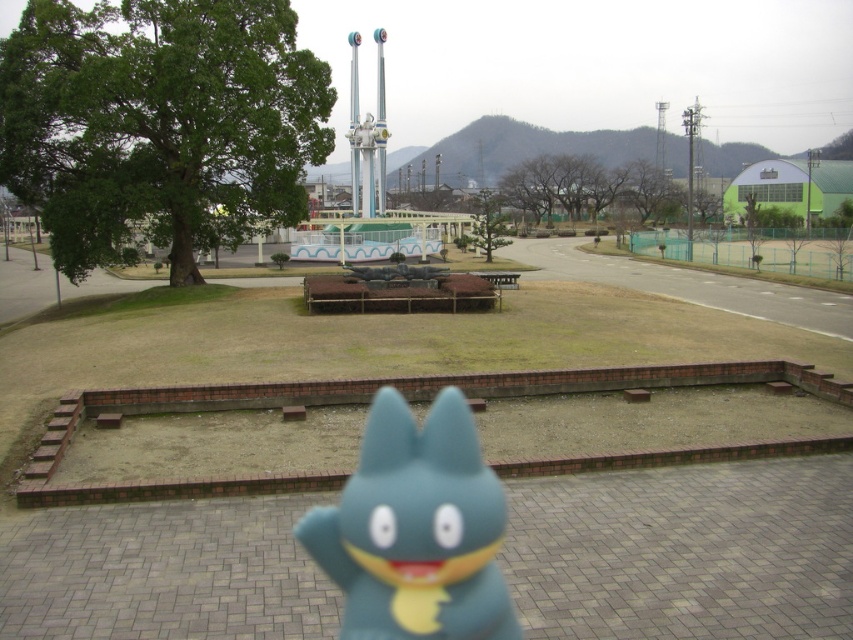
Question: Which object is closer to the camera taking this photo?

Choices:
 (A) blue rubber toy at center
 (B) wooden park bench at center

Answer: (A)

Question: Is blue rubber toy at center bigger than wooden park bench at center?

Choices:
 (A) no
 (B) yes

Answer: (A)

Question: Does blue rubber toy at center appear over wooden park bench at center?

Choices:
 (A) yes
 (B) no

Answer: (B)

Question: Does blue rubber toy at center lie behind wooden park bench at center?

Choices:
 (A) no
 (B) yes

Answer: (A)

Question: Among these objects, which one is farthest from the camera?

Choices:
 (A) blue rubber toy at center
 (B) wooden park bench at center

Answer: (B)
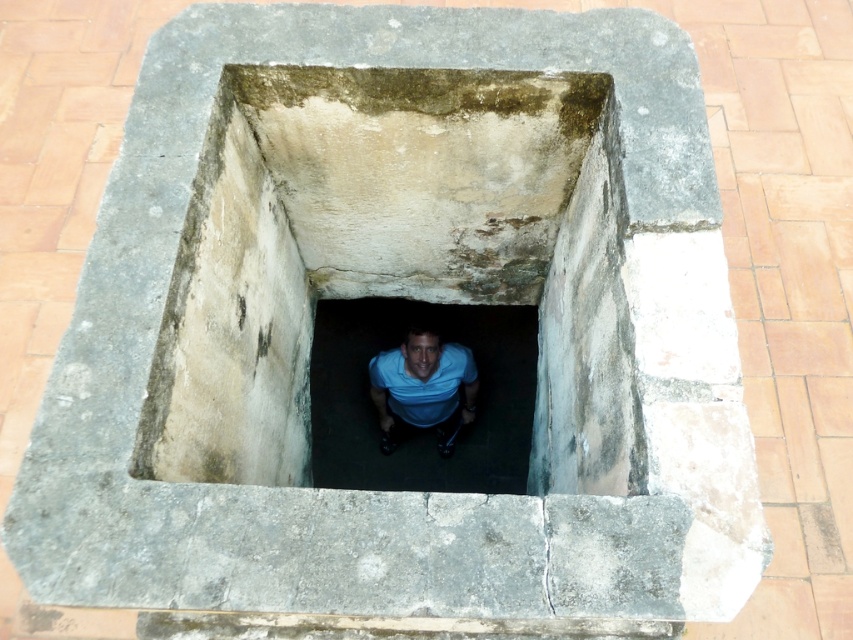
You are a rescue worker assessing the situation of a person trapped in a well. You see the blue fabric man at center and the blue matte shirt at center. Which object is wider?

The blue fabric man at center might be wider than the blue matte shirt at center.

You are standing near the concrete well at center and the blue matte shirt at center. Which object is closer to you?

The concrete well at center is closer to you because it is in front of the blue matte shirt at center.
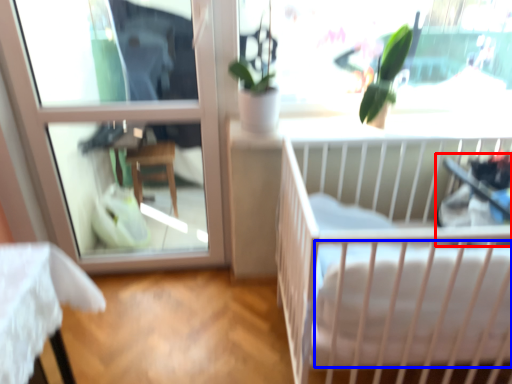
Question: Which object appears farthest to the camera in this image, baby carriage (highlighted by a red box) or mattress (highlighted by a blue box)?

Choices:
 (A) baby carriage
 (B) mattress

Answer: (A)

What you will do
Copy all of the material above word for word, leaving out the pictures.

Answer area
Question: Which object is closer to the camera taking this photo?

Choices:
 (A) blue rubber toy at center
 (B) wooden park bench at center

Answer: (A)

Question: Is blue rubber toy at center bigger than wooden park bench at center?

Choices:
 (A) no
 (B) yes

Answer: (A)

Question: Does blue rubber toy at center appear over wooden park bench at center?

Choices:
 (A) yes
 (B) no

Answer: (B)

Question: Does blue rubber toy at center lie behind wooden park bench at center?

Choices:
 (A) no
 (B) yes

Answer: (A)

Question: Among these objects, which one is farthest from the camera?

Choices:
 (A) blue rubber toy at center
 (B) wooden park bench at center

Answer: (B)
You are a rescue worker assessing the situation of a person trapped in a well. You see the blue fabric man at center and the blue matte shirt at center. Which object is wider?

The blue fabric man at center might be wider than the blue matte shirt at center.

You are standing near the concrete well at center and the blue matte shirt at center. Which object is closer to you?

The concrete well at center is closer to you because it is in front of the blue matte shirt at center.
Question: Which object appears farthest to the camera in this image, baby carriage (highlighted by a red box) or mattress (highlighted by a blue box)?

Choices:
 (A) baby carriage
 (B) mattress

Answer: (A)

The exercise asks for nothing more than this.